Format each line of the listing below as a numbered list, leaving out any blank lines.

=-=-=-=-=

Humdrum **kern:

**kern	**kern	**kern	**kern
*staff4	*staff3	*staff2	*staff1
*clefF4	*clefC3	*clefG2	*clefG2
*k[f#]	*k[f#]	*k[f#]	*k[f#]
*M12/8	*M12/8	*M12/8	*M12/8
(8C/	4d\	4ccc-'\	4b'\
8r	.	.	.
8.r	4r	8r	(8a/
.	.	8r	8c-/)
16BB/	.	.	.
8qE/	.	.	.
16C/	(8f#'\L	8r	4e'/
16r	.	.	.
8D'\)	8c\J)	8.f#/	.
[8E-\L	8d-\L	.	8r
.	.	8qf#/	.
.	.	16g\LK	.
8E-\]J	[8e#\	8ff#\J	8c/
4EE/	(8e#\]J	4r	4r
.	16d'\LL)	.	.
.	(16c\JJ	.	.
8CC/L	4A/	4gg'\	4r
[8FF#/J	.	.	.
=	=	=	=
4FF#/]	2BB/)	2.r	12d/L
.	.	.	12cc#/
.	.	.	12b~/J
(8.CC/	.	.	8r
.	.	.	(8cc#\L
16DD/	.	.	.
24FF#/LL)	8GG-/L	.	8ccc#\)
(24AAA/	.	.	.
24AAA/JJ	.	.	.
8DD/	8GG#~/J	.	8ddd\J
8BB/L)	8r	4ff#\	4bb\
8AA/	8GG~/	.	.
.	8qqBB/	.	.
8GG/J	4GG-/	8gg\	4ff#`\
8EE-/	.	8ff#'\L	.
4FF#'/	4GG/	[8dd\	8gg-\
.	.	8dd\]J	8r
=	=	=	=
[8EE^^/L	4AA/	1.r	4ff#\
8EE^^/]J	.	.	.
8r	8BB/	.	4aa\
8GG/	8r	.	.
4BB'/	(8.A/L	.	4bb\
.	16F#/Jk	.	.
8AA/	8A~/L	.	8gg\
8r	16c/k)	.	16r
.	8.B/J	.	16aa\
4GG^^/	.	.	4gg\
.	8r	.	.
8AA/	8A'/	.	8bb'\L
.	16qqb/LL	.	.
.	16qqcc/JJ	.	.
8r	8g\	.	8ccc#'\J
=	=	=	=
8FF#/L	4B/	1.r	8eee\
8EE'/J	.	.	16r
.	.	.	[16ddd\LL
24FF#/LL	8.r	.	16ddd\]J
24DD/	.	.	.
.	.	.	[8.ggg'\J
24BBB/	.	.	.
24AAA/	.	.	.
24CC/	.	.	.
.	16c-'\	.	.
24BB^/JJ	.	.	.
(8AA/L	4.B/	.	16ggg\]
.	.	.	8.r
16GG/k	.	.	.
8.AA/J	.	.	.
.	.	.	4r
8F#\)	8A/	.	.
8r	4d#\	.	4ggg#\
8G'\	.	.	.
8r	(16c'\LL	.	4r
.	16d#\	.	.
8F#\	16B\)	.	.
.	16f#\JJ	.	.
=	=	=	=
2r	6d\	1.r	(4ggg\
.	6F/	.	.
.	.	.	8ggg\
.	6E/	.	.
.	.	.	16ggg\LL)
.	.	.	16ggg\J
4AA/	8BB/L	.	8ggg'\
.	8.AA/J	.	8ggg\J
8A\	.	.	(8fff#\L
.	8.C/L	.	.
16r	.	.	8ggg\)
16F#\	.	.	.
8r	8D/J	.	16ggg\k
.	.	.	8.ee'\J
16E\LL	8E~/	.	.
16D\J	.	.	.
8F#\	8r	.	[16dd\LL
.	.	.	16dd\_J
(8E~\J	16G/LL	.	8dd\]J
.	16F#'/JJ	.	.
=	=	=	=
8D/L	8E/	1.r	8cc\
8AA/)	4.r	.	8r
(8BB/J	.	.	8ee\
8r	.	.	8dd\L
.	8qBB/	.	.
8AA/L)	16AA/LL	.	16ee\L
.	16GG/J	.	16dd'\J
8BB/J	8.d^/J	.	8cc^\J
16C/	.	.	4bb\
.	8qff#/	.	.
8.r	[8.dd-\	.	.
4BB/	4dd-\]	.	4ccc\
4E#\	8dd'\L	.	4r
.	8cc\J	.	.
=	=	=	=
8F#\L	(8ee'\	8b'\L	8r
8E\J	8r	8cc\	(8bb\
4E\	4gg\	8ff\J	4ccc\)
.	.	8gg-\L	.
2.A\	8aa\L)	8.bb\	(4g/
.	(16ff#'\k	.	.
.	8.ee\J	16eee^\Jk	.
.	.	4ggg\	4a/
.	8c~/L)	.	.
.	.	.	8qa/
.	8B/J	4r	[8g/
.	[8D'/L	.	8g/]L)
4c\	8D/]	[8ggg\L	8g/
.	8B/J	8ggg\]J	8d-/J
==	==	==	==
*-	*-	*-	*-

=-=-=-=-=

_RESPONSE TO THE EXERCISE_
1. Humdrum **kern:
2. **kern	**kern	**kern	**kern
3. *staff4	*staff3	*staff2	*staff1
4. *clefF4	*clefC3	*clefG2	*clefG2
5. *k[f#]	*k[f#]	*k[f#]	*k[f#]
6. *M12/8	*M12/8	*M12/8	*M12/8
7. (8C/	4d\	4ccc-'\	4b'\
8. 8r	.	.	.
9. 8.r	4r	8r	(8a/
10. .	.	8r	8c-/)
11. 16BB/	.	.	.
12. 8qE/	.	.	.
13. 16C/	(8f#'\L	8r	4e'/
14. 16r	.	.	.
15. 8D'\)	8c\J)	8.f#/	.
16. [8E-\L	8d-\L	.	8r
17. .	.	8qf#/	.
18. .	.	16g\LK	.
19. 8E-\]J	[8e#\	8ff#\J	8c/
20. 4EE/	(8e#\]J	4r	4r
21. .	16d'\LL)	.	.
22. .	(16c\JJ	.	.
23. 8CC/L	4A/	4gg'\	4r
24. [8FF#/J	.	.	.
25. =	=	=	=
26. 4FF#/]	2BB/)	2.r	12d/L
27. .	.	.	12cc#/
28. .	.	.	12b~/J
29. (8.CC/	.	.	8r
30. .	.	.	(8cc#\L
31. 16DD/	.	.	.
32. 24FF#/LL)	8GG-/L	.	8ccc#\)
33. (24AAA/	.	.	.
34. 24AAA/JJ	.	.	.
35. 8DD/	8GG#~/J	.	8ddd\J
36. 8BB/L)	8r	4ff#\	4bb\
37. 8AA/	8GG~/	.	.
38. .	8qqBB/	.	.
39. 8GG/J	4GG-/	8gg\	4ff#`\
40. 8EE-/	.	8ff#'\L	.
41. 4FF#'/	4GG/	[8dd\	8gg-\
42. .	.	8dd\]J	8r
43. =	=	=	=
44. [8EE^^/L	4AA/	1.r	4ff#\
45. 8EE^^/]J	.	.	.
46. 8r	8BB/	.	4aa\
47. 8GG/	8r	.	.
48. 4BB'/	(8.A/L	.	4bb\
49. .	16F#/Jk	.	.
50. 8AA/	8A~/L	.	8gg\
51. 8r	16c/k)	.	16r
52. .	8.B/J	.	16aa\
53. 4GG^^/	.	.	4gg\
54. .	8r	.	.
55. 8AA/	8A'/	.	8bb'\L
56. .	16qqb/LL	.	.
57. .	16qqcc/JJ	.	.
58. 8r	8g\	.	8ccc#'\J
59. =	=	=	=
60. 8FF#/L	4B/	1.r	8eee\
61. 8EE'/J	.	.	16r
62. .	.	.	[16ddd\LL
63. 24FF#/LL	8.r	.	16ddd\]J
64. 24DD/	.	.	.
65. .	.	.	[8.ggg'\J
66. 24BBB/	.	.	.
67. 24AAA/	.	.	.
68. 24CC/	.	.	.
69. .	16c-'\	.	.
70. 24BB^/JJ	.	.	.
71. (8AA/L	4.B/	.	16ggg\]
72. .	.	.	8.r
73. 16GG/k	.	.	.
74. 8.AA/J	.	.	.
75. .	.	.	4r
76. 8F#\)	8A/	.	.
77. 8r	4d#\	.	4ggg#\
78. 8G'\	.	.	.
79. 8r	(16c'\LL	.	4r
80. .	16d#\	.	.
81. 8F#\	16B\)	.	.
82. .	16f#\JJ	.	.
83. =	=	=	=
84. 2r	6d\	1.r	(4ggg\
85. .	6F/	.	.
86. .	.	.	8ggg\
87. .	6E/	.	.
88. .	.	.	16ggg\LL)
89. .	.	.	16ggg\J
90. 4AA/	8BB/L	.	8ggg'\
91. .	8.AA/J	.	8ggg\J
92. 8A\	.	.	(8fff#\L
93. .	8.C/L	.	.
94. 16r	.	.	8ggg\)
95. 16F#\	.	.	.
96. 8r	8D/J	.	16ggg\k
97. .	.	.	8.ee'\J
98. 16E\LL	8E~/	.	.
99. 16D\J	.	.	.
100. 8F#\	8r	.	[16dd\LL
101. .	.	.	16dd\_J
102. (8E~\J	16G/LL	.	8dd\]J
103. .	16F#'/JJ	.	.
104. =	=	=	=
105. 8D/L	8E/	1.r	8cc\
106. 8AA/)	4.r	.	8r
107. (8BB/J	.	.	8ee\
108. 8r	.	.	8dd\L
109. .	8qBB/	.	.
110. 8AA/L)	16AA/LL	.	16ee\L
111. .	16GG/J	.	16dd'\J
112. 8BB/J	8.d^/J	.	8cc^\J
113. 16C/	.	.	4bb\
114. .	8qff#/	.	.
115. 8.r	[8.dd-\	.	.
116. 4BB/	4dd-\]	.	4ccc\
117. 4E#\	8dd'\L	.	4r
118. .	8cc\J	.	.
119. =	=	=	=
120. 8F#\L	(8ee'\	8b'\L	8r
121. 8E\J	8r	8cc\	(8bb\
122. 4E\	4gg\	8ff\J	4ccc\)
123. .	.	8gg-\L	.
124. 2.A\	8aa\L)	8.bb\	(4g/
125. .	(16ff#'\k	.	.
126. .	8.ee\J	16eee^\Jk	.
127. .	.	4ggg\	4a/
128. .	8c~/L)	.	.
129. .	.	.	8qa/
130. .	8B/J	4r	[8g/
131. .	[8D'/L	.	8g/]L)
132. 4c\	8D/]	[8ggg\L	8g/
133. .	8B/J	8ggg\]J	8d-/J
134. ==	==	==	==
135. *-	*-	*-	*-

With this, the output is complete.